=== WHAT YOU ARE ASKED TO DO ===
Needed from the data below: every line from the one with "IMU pin SDA: D2 -> A0" up to and including the one with "SONAR pin GND: GND -> 3V3", repeated exactly and with nothing else.

=== RECORDS FOR THIS EXERCISE ===
####################

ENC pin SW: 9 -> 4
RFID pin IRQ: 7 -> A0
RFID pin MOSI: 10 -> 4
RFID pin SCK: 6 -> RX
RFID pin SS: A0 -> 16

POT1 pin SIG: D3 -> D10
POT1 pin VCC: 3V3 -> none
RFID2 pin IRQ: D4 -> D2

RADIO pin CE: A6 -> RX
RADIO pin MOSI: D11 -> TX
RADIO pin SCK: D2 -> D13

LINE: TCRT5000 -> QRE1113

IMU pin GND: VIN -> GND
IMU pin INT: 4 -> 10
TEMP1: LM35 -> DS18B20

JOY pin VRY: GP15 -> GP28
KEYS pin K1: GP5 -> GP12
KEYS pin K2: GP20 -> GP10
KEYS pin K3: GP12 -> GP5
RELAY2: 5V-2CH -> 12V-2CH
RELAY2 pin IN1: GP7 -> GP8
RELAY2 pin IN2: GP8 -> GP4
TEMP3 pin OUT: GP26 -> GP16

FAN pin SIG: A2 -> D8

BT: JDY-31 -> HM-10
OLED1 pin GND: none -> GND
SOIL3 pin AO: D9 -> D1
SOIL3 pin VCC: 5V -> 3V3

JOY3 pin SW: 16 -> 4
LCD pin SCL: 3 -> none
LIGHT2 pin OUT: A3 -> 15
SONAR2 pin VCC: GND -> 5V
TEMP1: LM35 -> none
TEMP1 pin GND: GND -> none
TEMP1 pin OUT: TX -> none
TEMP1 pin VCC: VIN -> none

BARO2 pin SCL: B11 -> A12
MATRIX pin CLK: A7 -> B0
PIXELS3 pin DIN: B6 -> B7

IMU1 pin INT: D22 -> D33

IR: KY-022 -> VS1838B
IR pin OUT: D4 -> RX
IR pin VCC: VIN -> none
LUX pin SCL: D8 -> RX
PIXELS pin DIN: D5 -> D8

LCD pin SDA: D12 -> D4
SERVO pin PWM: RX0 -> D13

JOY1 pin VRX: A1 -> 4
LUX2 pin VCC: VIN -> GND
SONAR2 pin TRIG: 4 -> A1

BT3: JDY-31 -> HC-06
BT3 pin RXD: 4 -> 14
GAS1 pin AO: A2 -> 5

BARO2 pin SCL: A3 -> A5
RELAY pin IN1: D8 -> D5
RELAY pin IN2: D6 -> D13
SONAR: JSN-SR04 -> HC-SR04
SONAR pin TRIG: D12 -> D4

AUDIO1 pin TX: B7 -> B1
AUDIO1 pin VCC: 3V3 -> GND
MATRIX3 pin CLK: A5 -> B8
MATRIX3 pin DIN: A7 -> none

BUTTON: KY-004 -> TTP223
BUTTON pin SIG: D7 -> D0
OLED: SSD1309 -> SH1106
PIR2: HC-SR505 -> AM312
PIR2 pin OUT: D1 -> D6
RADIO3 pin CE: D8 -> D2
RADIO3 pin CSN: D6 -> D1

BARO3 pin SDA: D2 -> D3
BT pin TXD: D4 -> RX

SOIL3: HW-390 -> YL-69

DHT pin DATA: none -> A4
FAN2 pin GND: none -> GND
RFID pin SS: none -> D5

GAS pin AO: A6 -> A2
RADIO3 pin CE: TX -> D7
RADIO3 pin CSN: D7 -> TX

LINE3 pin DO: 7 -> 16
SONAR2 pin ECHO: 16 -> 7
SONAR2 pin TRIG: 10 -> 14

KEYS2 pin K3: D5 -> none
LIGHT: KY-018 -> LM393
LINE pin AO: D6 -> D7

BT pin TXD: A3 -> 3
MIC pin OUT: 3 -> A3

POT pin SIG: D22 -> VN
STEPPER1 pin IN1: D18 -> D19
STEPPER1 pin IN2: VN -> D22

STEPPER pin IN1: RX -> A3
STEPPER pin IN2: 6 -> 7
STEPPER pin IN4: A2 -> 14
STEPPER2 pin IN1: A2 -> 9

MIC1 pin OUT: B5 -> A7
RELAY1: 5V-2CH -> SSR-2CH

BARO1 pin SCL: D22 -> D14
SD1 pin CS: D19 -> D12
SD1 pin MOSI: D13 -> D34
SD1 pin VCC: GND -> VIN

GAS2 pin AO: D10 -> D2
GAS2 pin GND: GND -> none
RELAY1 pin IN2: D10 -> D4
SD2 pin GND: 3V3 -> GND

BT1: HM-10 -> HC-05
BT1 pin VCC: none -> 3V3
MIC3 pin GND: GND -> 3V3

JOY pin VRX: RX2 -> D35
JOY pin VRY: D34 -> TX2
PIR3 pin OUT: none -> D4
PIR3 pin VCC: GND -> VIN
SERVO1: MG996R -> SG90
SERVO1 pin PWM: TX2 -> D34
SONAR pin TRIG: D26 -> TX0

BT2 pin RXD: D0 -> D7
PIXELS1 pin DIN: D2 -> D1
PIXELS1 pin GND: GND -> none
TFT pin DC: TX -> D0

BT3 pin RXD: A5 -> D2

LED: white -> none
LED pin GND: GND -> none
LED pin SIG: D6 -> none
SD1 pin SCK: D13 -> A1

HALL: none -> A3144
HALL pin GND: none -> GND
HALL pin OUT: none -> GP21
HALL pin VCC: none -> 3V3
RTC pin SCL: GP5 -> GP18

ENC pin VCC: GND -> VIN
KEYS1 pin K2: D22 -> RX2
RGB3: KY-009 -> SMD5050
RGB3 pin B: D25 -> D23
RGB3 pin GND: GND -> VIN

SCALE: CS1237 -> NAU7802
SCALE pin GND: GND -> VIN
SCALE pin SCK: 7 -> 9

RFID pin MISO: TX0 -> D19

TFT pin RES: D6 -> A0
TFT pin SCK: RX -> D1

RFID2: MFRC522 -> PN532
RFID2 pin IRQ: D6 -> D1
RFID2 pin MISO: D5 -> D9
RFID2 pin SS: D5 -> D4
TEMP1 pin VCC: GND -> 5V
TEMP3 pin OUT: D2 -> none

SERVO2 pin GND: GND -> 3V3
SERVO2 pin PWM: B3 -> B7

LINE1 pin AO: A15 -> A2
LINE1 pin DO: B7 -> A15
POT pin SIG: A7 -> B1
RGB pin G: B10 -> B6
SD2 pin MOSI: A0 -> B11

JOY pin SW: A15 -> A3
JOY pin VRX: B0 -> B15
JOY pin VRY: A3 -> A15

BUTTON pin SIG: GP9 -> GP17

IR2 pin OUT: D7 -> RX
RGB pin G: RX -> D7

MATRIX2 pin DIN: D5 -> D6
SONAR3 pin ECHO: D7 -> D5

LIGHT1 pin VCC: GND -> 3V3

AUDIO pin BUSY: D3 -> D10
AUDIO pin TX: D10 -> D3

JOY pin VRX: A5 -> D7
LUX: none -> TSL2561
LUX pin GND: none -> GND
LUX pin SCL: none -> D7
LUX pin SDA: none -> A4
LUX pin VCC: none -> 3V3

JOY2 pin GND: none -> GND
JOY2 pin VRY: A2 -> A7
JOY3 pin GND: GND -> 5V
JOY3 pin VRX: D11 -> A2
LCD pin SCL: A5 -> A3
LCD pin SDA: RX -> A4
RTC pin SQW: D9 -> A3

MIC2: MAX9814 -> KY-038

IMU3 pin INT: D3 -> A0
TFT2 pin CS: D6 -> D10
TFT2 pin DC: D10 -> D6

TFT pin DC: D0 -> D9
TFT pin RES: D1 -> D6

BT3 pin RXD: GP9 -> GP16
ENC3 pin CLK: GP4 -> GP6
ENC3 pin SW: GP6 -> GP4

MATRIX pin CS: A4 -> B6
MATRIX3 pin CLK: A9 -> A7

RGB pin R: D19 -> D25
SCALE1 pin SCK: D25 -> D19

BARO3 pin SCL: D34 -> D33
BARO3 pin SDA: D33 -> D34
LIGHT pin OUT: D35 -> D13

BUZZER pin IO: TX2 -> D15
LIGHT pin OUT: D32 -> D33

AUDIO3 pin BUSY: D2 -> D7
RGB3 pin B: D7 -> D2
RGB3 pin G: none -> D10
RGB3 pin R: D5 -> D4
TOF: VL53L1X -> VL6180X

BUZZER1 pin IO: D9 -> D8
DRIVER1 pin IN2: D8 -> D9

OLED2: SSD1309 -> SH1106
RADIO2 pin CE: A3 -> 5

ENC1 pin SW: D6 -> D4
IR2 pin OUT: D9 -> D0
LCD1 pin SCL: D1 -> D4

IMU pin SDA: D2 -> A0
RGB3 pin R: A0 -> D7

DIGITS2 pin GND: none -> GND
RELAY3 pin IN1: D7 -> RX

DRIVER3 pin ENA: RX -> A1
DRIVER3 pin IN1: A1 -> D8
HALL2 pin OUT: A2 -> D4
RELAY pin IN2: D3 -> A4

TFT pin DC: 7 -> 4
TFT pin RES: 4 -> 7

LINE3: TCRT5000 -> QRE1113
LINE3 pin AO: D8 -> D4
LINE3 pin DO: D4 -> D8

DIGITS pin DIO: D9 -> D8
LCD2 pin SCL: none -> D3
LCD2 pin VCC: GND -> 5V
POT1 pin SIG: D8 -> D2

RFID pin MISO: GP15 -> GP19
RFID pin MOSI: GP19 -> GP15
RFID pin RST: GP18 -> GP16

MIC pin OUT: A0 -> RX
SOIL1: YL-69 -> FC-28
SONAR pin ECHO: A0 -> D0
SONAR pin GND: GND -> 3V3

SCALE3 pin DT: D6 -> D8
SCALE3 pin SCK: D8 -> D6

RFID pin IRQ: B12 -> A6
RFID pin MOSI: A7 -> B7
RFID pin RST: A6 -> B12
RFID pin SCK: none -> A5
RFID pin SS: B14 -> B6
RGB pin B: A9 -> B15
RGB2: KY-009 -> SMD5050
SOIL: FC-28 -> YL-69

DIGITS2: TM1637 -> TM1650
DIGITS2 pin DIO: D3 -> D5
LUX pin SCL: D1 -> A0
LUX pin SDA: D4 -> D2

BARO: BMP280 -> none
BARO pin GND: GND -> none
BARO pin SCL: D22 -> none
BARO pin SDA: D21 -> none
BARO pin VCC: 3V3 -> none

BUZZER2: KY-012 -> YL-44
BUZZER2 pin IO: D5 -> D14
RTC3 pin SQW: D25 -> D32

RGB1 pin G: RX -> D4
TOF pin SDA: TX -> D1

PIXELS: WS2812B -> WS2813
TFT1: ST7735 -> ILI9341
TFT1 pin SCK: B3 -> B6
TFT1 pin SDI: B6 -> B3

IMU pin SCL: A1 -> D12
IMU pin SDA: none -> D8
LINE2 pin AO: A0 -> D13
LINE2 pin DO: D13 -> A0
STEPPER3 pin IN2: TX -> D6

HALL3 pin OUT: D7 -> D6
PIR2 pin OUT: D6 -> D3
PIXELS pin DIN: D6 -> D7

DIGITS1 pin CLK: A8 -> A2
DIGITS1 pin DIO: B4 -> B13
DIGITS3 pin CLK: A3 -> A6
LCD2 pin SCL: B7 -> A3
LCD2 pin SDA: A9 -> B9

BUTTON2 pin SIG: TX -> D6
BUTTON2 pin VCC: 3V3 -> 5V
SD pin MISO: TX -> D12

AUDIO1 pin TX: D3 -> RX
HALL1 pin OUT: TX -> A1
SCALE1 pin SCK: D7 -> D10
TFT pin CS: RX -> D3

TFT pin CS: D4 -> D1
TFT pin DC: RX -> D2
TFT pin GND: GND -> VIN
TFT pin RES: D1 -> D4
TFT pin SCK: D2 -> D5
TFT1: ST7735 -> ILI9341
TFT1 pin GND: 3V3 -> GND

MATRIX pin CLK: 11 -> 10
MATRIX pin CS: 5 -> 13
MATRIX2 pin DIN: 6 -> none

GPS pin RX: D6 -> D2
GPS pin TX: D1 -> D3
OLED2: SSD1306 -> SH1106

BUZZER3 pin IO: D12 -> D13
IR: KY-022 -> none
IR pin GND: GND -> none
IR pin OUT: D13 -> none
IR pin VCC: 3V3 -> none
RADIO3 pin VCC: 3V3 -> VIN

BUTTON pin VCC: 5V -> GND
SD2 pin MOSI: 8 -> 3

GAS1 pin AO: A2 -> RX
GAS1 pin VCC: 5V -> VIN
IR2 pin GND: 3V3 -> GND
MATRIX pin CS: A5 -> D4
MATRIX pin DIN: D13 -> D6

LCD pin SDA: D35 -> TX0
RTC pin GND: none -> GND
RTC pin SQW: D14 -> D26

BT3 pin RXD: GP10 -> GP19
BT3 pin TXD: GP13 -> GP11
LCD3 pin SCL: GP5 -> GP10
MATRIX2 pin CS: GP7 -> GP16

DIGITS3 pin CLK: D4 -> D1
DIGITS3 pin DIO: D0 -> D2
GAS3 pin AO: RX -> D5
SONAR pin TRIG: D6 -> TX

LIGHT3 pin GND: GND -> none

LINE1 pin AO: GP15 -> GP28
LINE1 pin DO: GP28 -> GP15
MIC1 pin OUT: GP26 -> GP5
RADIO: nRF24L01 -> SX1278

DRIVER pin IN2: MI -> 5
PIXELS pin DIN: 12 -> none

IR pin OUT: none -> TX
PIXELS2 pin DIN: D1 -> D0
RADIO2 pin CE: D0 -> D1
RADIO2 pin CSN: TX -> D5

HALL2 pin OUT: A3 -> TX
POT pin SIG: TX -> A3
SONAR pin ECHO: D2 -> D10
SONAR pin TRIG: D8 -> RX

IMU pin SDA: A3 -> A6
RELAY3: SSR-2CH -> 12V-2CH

####################

=== YOUR SOLUTION ===
IMU pin SDA: D2 -> A0
RGB3 pin R: A0 -> D7

DIGITS2 pin GND: none -> GND
RELAY3 pin IN1: D7 -> RX

DRIVER3 pin ENA: RX -> A1
DRIVER3 pin IN1: A1 -> D8
HALL2 pin OUT: A2 -> D4
RELAY pin IN2: D3 -> A4

TFT pin DC: 7 -> 4
TFT pin RES: 4 -> 7

LINE3: TCRT5000 -> QRE1113
LINE3 pin AO: D8 -> D4
LINE3 pin DO: D4 -> D8

DIGITS pin DIO: D9 -> D8
LCD2 pin SCL: none -> D3
LCD2 pin VCC: GND -> 5V
POT1 pin SIG: D8 -> D2

RFID pin MISO: GP15 -> GP19
RFID pin MOSI: GP19 -> GP15
RFID pin RST: GP18 -> GP16

MIC pin OUT: A0 -> RX
SOIL1: YL-69 -> FC-28
SONAR pin ECHO: A0 -> D0
SONAR pin GND: GND -> 3V3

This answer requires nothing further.